[Modification records]
··········
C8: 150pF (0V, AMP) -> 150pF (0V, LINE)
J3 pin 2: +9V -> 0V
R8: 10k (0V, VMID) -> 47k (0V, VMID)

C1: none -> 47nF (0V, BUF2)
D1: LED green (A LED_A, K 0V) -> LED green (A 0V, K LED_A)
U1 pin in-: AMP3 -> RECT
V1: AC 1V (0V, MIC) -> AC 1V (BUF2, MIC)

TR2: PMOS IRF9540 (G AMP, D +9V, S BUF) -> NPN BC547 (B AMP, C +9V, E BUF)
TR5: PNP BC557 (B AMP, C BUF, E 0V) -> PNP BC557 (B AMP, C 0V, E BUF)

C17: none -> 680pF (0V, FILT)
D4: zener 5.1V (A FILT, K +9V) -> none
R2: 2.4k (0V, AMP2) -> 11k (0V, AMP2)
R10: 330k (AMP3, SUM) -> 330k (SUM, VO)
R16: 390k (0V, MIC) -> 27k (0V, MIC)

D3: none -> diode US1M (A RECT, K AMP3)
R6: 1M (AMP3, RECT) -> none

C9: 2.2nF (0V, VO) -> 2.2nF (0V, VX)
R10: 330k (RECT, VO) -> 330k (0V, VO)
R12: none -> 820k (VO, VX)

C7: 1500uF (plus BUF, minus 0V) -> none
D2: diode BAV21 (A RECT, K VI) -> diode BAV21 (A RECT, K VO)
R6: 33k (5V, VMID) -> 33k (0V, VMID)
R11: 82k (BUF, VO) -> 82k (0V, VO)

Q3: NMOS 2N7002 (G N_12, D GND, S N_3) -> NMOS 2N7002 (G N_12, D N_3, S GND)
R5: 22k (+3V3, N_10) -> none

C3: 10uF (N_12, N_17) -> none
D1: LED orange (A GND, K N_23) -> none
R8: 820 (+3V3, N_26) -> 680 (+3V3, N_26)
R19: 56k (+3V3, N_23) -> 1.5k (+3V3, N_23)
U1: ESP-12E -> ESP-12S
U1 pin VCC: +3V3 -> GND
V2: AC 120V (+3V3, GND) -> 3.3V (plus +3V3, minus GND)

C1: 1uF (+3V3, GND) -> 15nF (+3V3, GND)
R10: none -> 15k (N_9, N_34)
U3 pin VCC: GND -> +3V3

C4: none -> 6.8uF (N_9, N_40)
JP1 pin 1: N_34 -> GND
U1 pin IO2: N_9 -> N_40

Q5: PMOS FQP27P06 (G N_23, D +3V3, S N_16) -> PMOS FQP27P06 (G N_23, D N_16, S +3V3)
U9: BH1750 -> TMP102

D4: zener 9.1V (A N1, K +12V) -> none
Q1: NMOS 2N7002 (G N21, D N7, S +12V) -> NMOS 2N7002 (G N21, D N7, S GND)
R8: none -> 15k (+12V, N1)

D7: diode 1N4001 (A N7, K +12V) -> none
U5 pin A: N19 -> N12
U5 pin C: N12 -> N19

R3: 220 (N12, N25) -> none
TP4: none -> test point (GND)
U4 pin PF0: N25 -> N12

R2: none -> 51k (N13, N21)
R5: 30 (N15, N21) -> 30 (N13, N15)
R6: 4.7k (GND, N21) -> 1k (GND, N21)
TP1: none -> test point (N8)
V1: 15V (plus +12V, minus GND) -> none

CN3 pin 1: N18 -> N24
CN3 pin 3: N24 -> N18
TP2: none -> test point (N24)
··········
**Directions**
Repeat exactly the lines starting at the line with "R12: none -> 820k (VO, VX)" and ending with the final line of the entries. Include nothing else.

**Exercise answer**
R12: none -> 820k (VO, VX)

C7: 1500uF (plus BUF, minus 0V) -> none
D2: diode BAV21 (A RECT, K VI) -> diode BAV21 (A RECT, K VO)
R6: 33k (5V, VMID) -> 33k (0V, VMID)
R11: 82k (BUF, VO) -> 82k (0V, VO)

Q3: NMOS 2N7002 (G N_12, D GND, S N_3) -> NMOS 2N7002 (G N_12, D N_3, S GND)
R5: 22k (+3V3, N_10) -> none

C3: 10uF (N_12, N_17) -> none
D1: LED orange (A GND, K N_23) -> none
R8: 820 (+3V3, N_26) -> 680 (+3V3, N_26)
R19: 56k (+3V3, N_23) -> 1.5k (+3V3, N_23)
U1: ESP-12E -> ESP-12S
U1 pin VCC: +3V3 -> GND
V2: AC 120V (+3V3, GND) -> 3.3V (plus +3V3, minus GND)

C1: 1uF (+3V3, GND) -> 15nF (+3V3, GND)
R10: none -> 15k (N_9, N_34)
U3 pin VCC: GND -> +3V3

C4: none -> 6.8uF (N_9, N_40)
JP1 pin 1: N_34 -> GND
U1 pin IO2: N_9 -> N_40

Q5: PMOS FQP27P06 (G N_23, D +3V3, S N_16) -> PMOS FQP27P06 (G N_23, D N_16, S +3V3)
U9: BH1750 -> TMP102

D4: zener 9.1V (A N1, K +12V) -> none
Q1: NMOS 2N7002 (G N21, D N7, S +12V) -> NMOS 2N7002 (G N21, D N7, S GND)
R8: none -> 15k (+12V, N1)

D7: diode 1N4001 (A N7, K +12V) -> none
U5 pin A: N19 -> N12
U5 pin C: N12 -> N19

R3: 220 (N12, N25) -> none
TP4: none -> test point (GND)
U4 pin PF0: N25 -> N12

R2: none -> 51k (N13, N21)
R5: 30 (N15, N21) -> 30 (N13, N15)
R6: 4.7k (GND, N21) -> 1k (GND, N21)
TP1: none -> test point (N8)
V1: 15V (plus +12V, minus GND) -> none

CN3 pin 1: N18 -> N24
CN3 pin 3: N24 -> N18
TP2: none -> test point (N24)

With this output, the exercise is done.